→ **Records from a dataset**:
※

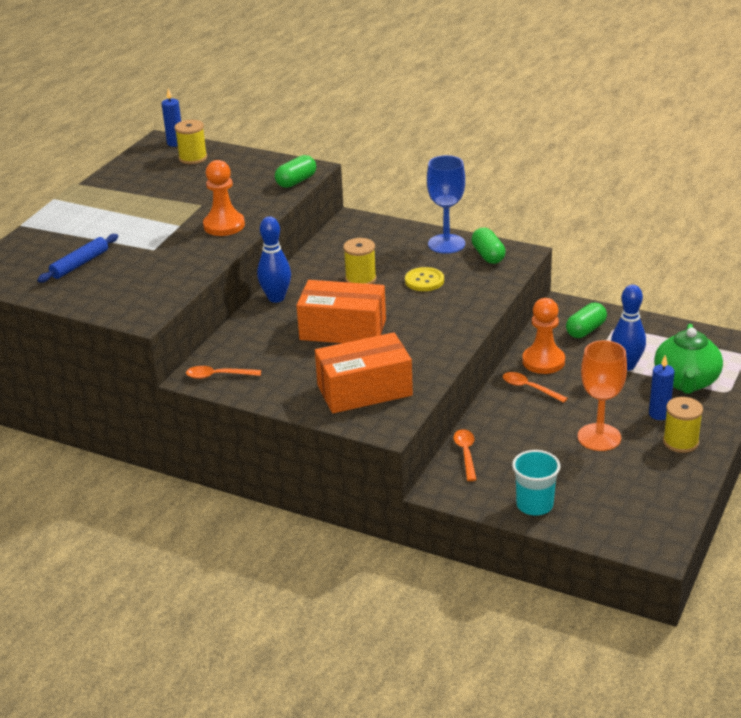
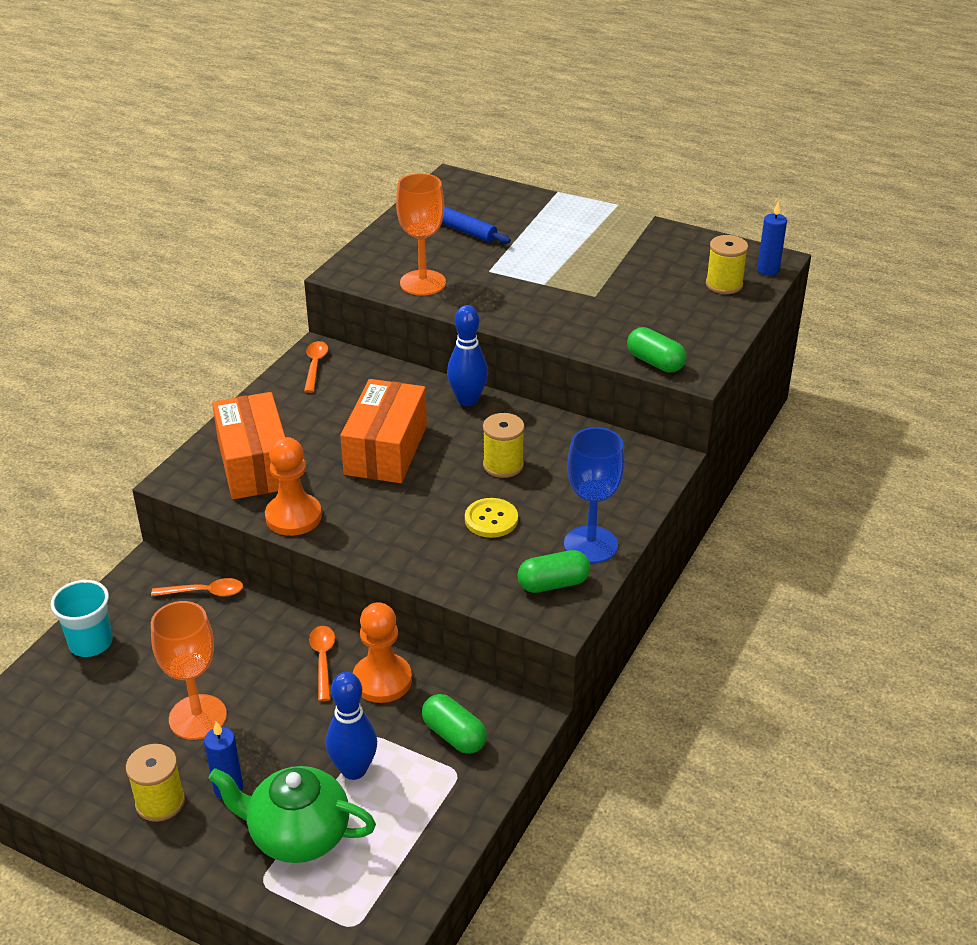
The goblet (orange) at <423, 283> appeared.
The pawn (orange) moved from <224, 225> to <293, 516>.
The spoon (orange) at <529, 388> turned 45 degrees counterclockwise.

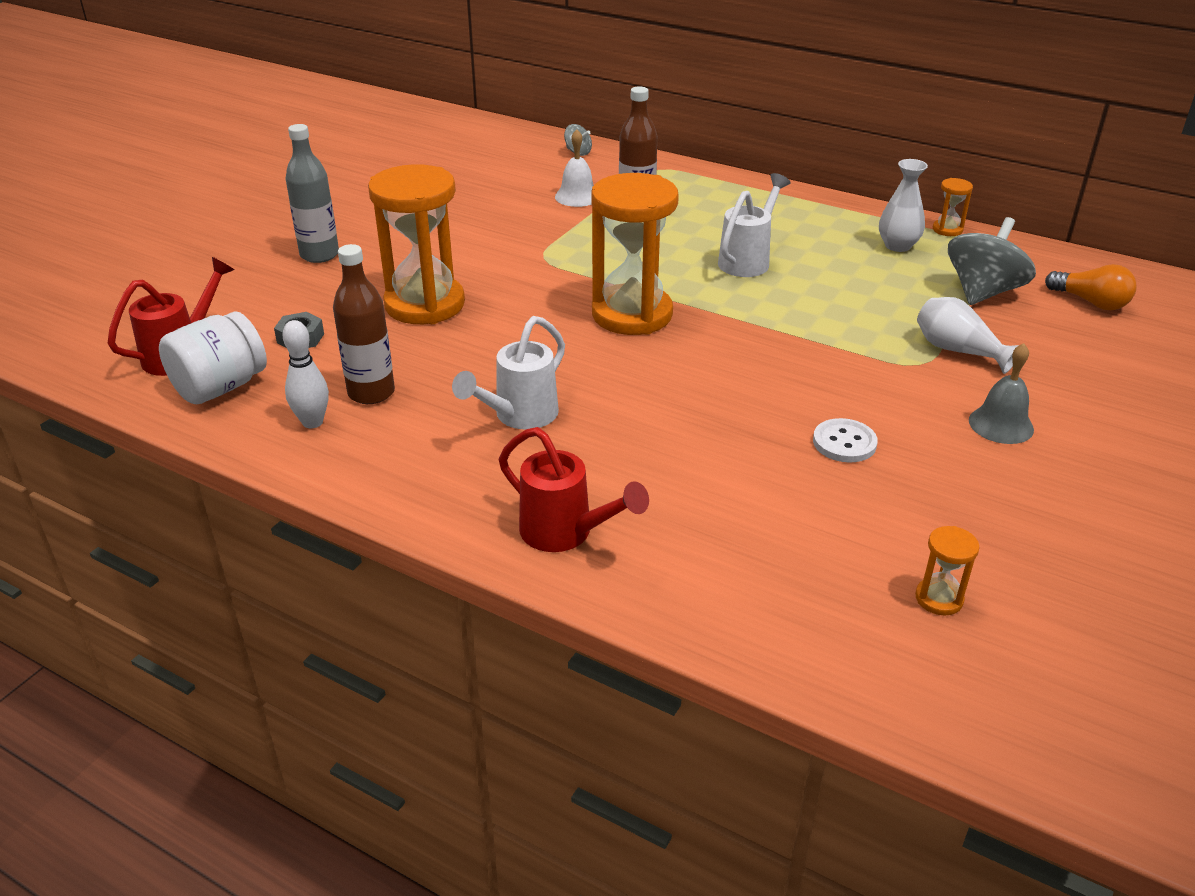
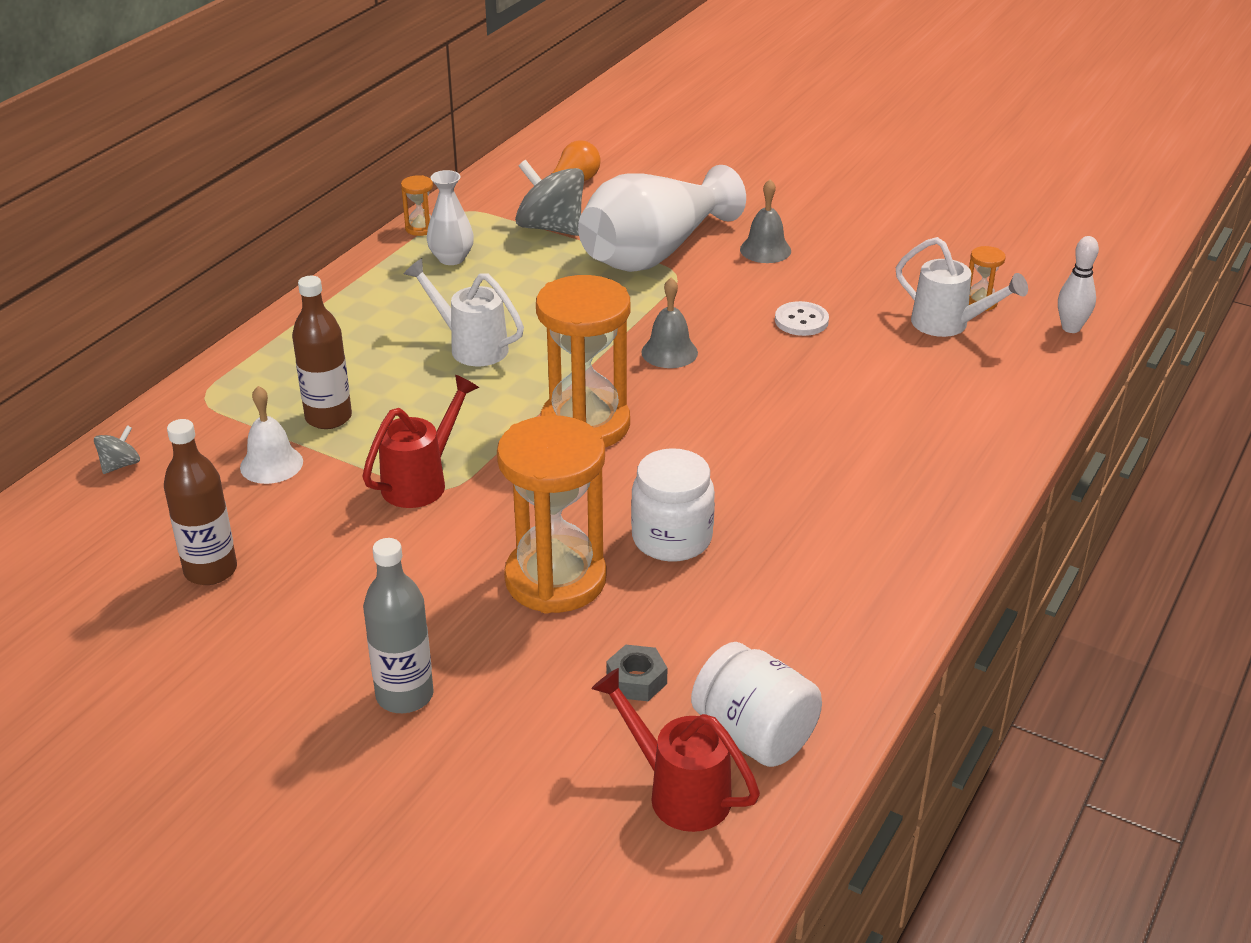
The jar (white) at <672, 538> appeared.
The bell (grey) at <669, 352> appeared.
The bowling pin (white) moved from <312, 422> to <1071, 328>.
The bottle (brown) moved from <371, 393> to <210, 570>.
The watering can (white) moved from <519, 417> to <949, 325>.
The watering can (red) moved from <566, 534> to <422, 481>.
The vase (white) at <958, 351> changed to 2.04 times the size.

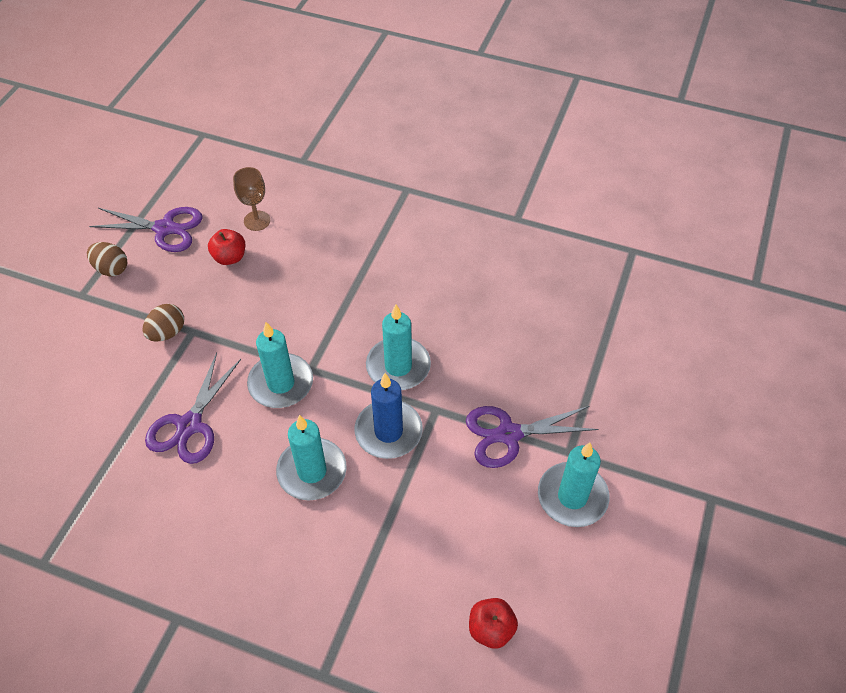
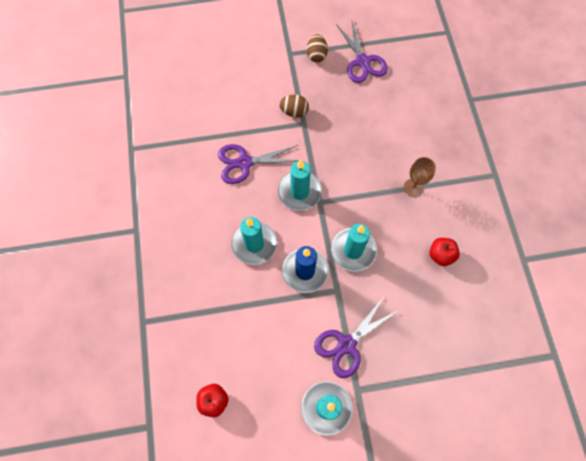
The apple (red) moved from <230, 257> to <441, 255>.
The goblet (brown) moved from <257, 221> to <413, 187>.
The scissors (purple) at <509, 434> turned 90 degrees counterclockwise.

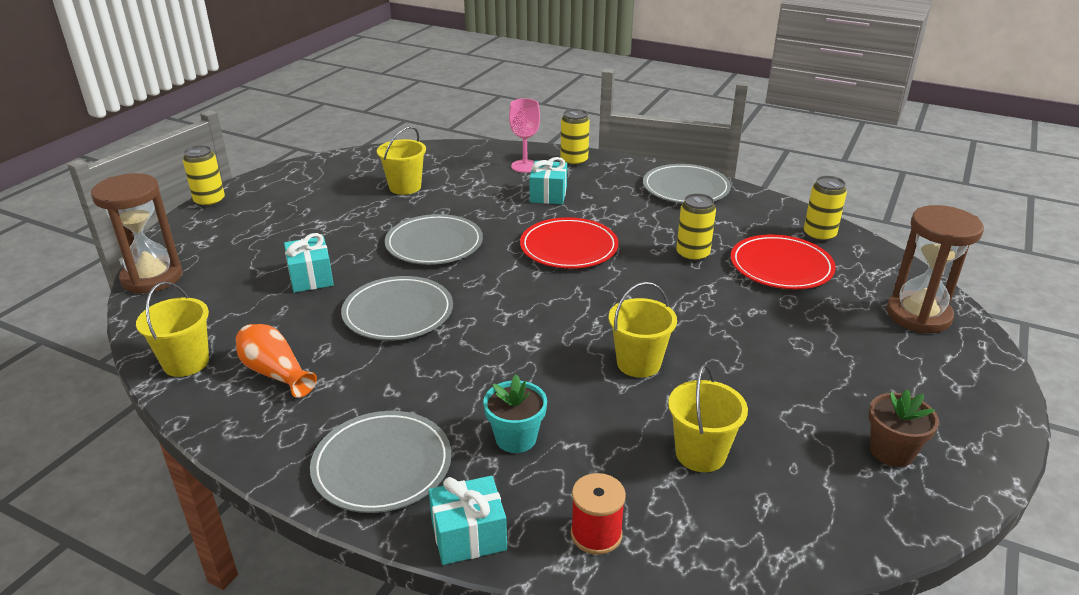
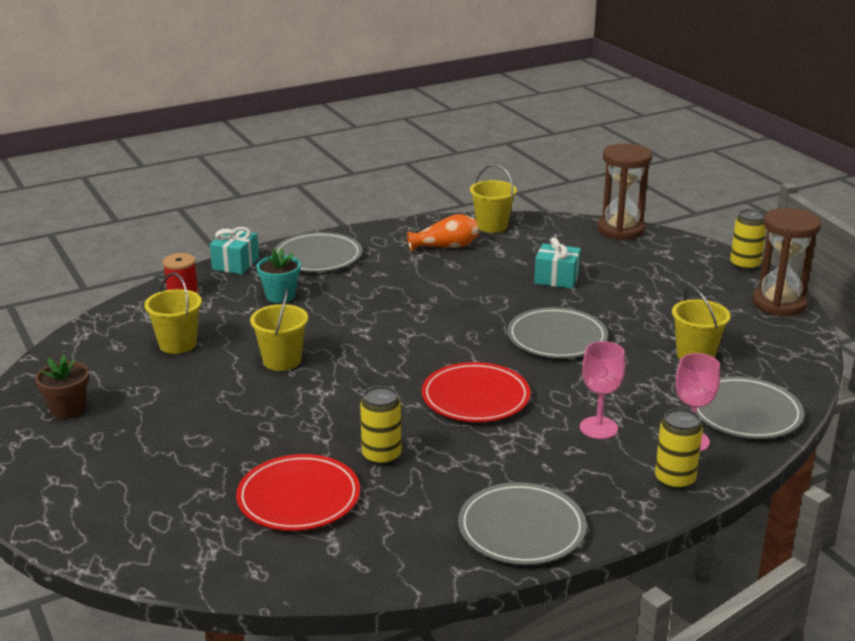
The can (yellow) at <819, 235> disappeared.
The plate (grey) moved from <398, 312> to <745, 412>.
The hourglass (brown) moved from <918, 315> to <779, 304>.
The gift (turquoise) at <548, 194> was replaced by the goblet (pink) at <598, 428>.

※

→ **PROBLEM TO WORK ON**:
All lines from the one containing "The pawn (orange)" through the final line of the records are to be retyped exactly; no other lines and no pictures are to be included.

→ **TASK SOLUTION**:
The pawn (orange) moved from <224, 225> to <293, 516>.
The spoon (orange) at <529, 388> turned 45 degrees counterclockwise.

The jar (white) at <672, 538> appeared.
The bell (grey) at <669, 352> appeared.
The bowling pin (white) moved from <312, 422> to <1071, 328>.
The bottle (brown) moved from <371, 393> to <210, 570>.
The watering can (white) moved from <519, 417> to <949, 325>.
The watering can (red) moved from <566, 534> to <422, 481>.
The vase (white) at <958, 351> changed to 2.04 times the size.

The apple (red) moved from <230, 257> to <441, 255>.
The goblet (brown) moved from <257, 221> to <413, 187>.
The scissors (purple) at <509, 434> turned 90 degrees counterclockwise.

The can (yellow) at <819, 235> disappeared.
The plate (grey) moved from <398, 312> to <745, 412>.
The hourglass (brown) moved from <918, 315> to <779, 304>.
The gift (turquoise) at <548, 194> was replaced by the goblet (pink) at <598, 428>.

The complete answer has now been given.